Stored data:

____________

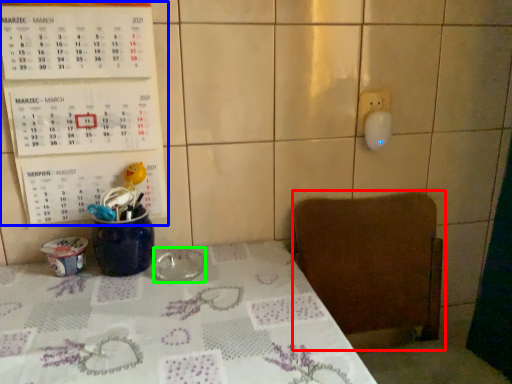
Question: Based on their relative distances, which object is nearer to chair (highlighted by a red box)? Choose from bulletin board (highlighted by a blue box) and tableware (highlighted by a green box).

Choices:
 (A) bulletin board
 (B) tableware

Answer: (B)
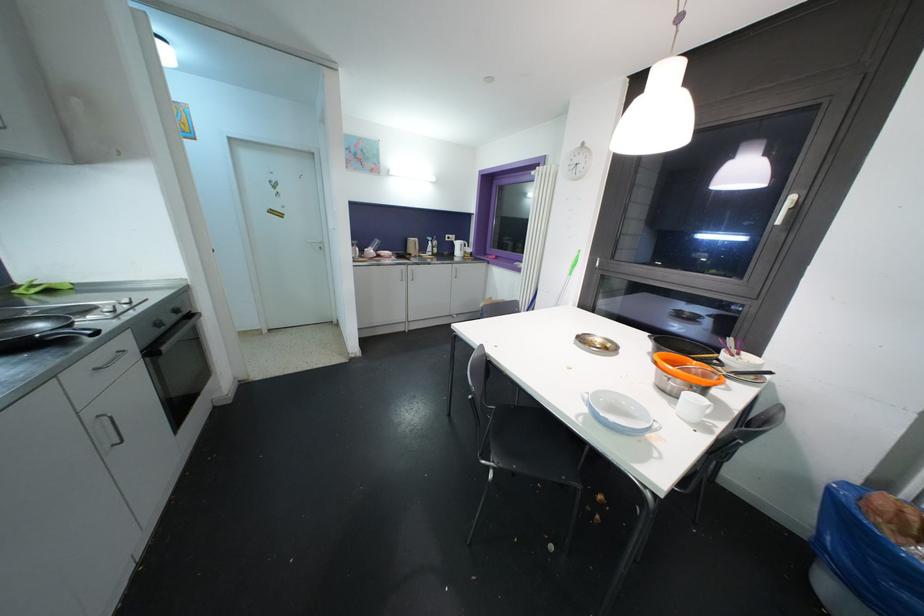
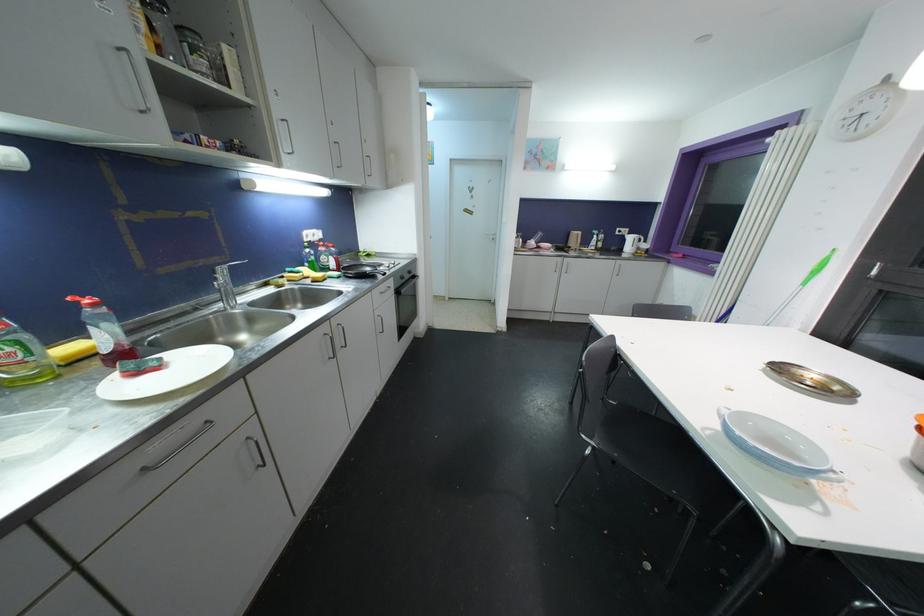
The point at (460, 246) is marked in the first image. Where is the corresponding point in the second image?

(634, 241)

____________

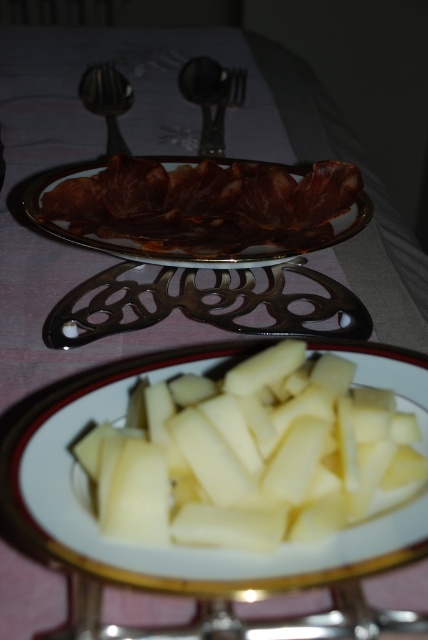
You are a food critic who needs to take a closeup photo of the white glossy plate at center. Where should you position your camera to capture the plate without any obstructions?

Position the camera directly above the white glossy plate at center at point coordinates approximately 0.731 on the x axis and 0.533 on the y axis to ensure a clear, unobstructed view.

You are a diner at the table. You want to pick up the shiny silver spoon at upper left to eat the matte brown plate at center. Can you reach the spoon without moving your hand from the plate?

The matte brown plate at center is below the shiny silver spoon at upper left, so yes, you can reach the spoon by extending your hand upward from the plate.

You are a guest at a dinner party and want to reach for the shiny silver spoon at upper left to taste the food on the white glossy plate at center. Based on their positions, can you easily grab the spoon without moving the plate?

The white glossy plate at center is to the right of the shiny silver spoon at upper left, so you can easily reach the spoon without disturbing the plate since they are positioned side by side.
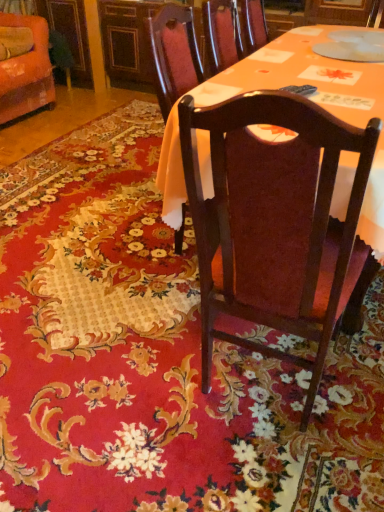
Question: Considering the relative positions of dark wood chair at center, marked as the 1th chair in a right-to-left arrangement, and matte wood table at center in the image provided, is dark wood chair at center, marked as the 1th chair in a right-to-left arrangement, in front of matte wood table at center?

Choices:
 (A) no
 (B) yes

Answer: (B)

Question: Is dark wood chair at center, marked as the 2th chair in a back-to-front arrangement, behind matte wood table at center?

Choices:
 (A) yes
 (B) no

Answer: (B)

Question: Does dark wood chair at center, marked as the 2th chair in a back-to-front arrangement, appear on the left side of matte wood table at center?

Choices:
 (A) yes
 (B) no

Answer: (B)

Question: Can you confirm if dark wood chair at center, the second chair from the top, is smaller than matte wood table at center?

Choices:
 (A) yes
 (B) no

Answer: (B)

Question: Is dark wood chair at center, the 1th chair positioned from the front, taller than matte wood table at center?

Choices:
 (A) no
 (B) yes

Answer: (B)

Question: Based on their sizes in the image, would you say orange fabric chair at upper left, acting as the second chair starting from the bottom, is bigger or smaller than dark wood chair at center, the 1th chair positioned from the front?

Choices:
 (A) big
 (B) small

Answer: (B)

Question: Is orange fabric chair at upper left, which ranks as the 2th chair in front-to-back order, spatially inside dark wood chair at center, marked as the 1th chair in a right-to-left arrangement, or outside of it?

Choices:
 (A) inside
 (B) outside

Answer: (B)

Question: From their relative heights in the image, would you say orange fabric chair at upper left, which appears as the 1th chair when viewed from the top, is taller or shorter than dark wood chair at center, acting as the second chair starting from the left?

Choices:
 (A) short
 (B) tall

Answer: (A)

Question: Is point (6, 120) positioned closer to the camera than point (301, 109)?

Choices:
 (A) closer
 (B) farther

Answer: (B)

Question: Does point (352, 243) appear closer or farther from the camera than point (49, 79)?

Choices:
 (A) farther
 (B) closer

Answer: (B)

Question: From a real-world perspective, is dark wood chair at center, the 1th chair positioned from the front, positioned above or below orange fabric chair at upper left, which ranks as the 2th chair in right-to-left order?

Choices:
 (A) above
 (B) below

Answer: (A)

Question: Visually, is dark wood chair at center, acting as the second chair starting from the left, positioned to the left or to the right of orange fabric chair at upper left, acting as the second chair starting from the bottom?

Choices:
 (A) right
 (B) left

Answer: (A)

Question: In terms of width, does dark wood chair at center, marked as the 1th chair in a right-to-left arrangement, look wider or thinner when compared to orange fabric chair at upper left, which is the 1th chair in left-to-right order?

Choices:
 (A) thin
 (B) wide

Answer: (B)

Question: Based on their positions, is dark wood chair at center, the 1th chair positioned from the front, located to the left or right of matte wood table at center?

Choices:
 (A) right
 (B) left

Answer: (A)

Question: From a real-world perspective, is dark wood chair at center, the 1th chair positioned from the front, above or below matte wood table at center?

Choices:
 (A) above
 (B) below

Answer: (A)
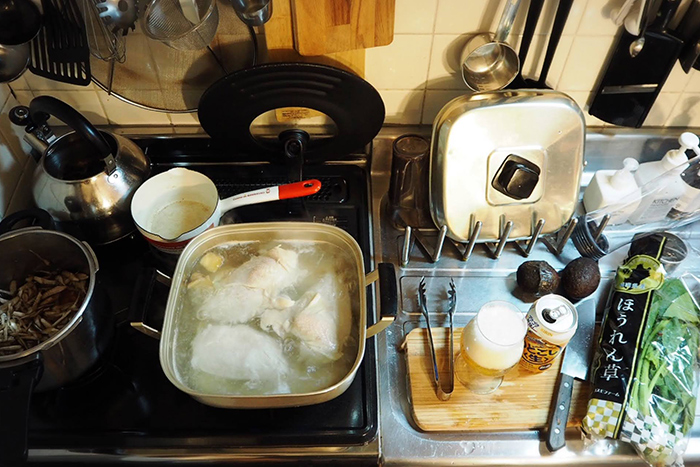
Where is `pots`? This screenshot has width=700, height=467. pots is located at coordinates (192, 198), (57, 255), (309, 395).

____________

Aim: Copy out the records from the line containing "The white glossy plate at center is" through the line containing "Question: Can you". Leave out the pictures.

Result of the exercise:
The white glossy plate at center is to the right of the shiny silver spoon at upper left, so you can easily reach the spoon without disturbing the plate since they are positioned side by side.
Question: Considering the relative positions of dark wood chair at center, marked as the 1th chair in a right-to-left arrangement, and matte wood table at center in the image provided, is dark wood chair at center, marked as the 1th chair in a right-to-left arrangement, in front of matte wood table at center?

Choices:
 (A) no
 (B) yes

Answer: (B)

Question: Is dark wood chair at center, marked as the 2th chair in a back-to-front arrangement, behind matte wood table at center?

Choices:
 (A) yes
 (B) no

Answer: (B)

Question: Does dark wood chair at center, marked as the 2th chair in a back-to-front arrangement, appear on the left side of matte wood table at center?

Choices:
 (A) yes
 (B) no

Answer: (B)

Question: Can you confirm if dark wood chair at center, the second chair from the top, is smaller than matte wood table at center?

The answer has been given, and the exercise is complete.